Restate the lines exactly, starting at the line that contains "(1131, 668) = (675, 897): purple" and finishing with the final line of the records.

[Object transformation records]
□ □ □ □ □ □ □

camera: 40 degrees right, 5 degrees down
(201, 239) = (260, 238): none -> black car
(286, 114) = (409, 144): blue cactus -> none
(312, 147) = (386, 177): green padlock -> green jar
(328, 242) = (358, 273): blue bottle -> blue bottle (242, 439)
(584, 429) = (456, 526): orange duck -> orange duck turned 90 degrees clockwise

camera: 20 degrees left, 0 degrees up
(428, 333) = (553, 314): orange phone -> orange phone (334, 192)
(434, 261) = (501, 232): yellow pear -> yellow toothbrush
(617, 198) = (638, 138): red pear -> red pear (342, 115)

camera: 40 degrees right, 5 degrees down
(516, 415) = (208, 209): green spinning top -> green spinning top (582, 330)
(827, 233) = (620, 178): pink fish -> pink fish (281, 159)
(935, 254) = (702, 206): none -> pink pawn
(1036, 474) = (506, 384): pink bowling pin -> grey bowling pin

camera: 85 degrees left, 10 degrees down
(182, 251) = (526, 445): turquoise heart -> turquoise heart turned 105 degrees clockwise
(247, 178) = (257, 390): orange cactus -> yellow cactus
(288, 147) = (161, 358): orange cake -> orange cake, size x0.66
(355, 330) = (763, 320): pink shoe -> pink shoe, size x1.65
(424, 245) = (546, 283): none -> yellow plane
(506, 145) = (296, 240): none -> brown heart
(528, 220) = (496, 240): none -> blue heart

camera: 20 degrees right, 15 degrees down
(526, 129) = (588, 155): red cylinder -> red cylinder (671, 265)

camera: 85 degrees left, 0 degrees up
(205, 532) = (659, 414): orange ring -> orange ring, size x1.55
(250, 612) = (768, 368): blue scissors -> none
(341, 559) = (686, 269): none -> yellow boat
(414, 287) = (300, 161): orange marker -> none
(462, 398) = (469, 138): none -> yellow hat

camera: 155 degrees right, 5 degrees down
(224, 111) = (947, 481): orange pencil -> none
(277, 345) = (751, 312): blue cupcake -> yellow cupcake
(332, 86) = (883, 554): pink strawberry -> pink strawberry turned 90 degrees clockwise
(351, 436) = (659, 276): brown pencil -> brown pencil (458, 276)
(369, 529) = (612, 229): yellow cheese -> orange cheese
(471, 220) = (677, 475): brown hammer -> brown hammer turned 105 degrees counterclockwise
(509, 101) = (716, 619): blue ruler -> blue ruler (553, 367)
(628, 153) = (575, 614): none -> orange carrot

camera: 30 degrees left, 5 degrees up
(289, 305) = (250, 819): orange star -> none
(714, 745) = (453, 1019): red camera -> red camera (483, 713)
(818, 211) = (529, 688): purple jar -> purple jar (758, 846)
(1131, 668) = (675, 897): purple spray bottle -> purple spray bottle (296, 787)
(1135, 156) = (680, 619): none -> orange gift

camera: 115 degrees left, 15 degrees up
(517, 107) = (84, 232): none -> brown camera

□ □ □ □ □ □ □

Written reply
(1131, 668) = (675, 897): purple spray bottle -> purple spray bottle (296, 787)
(1135, 156) = (680, 619): none -> orange gift

camera: 115 degrees left, 15 degrees up
(517, 107) = (84, 232): none -> brown camera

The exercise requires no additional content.